_Task requirements_:
Rewrite every item below with "top-left" changed to "upper-left" and nothing else altered, leaving the pictures out of your answer.

_Records shown_:
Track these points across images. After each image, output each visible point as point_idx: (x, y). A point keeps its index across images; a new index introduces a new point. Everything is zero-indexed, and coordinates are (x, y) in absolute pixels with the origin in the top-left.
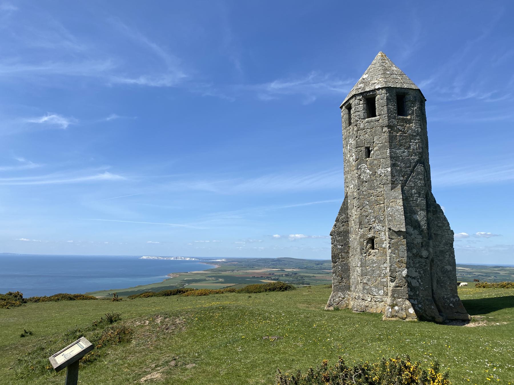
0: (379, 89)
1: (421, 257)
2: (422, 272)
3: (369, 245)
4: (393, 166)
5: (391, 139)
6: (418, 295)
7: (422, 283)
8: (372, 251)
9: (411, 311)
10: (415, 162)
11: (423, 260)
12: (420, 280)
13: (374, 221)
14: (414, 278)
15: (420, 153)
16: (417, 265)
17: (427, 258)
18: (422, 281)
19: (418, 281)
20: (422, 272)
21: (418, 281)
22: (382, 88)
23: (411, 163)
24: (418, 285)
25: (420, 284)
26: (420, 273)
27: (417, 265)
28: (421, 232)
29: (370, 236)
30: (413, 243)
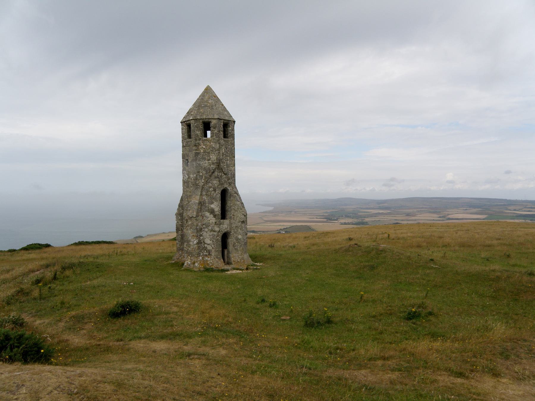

_Task output_:
Track these points across images. After each image, output each visible point as point_idx: (x, y). A point keeps its index across images; a new index introduces a new point. Everything is zero-indexed, and coordinates are (x, y) in absolute pixels with the origin in the upper-left.
0: (379, 89)
1: (421, 257)
2: (422, 272)
3: (369, 245)
4: (393, 166)
5: (391, 139)
6: (418, 295)
7: (422, 283)
8: (372, 251)
9: (411, 311)
10: (415, 162)
11: (423, 260)
12: (420, 280)
13: (374, 221)
14: (414, 278)
15: (420, 153)
16: (417, 265)
17: (427, 258)
18: (422, 281)
19: (418, 281)
20: (422, 272)
21: (418, 281)
22: (382, 88)
23: (411, 163)
24: (418, 285)
25: (420, 284)
26: (420, 273)
27: (417, 265)
28: (421, 232)
29: (370, 236)
30: (413, 243)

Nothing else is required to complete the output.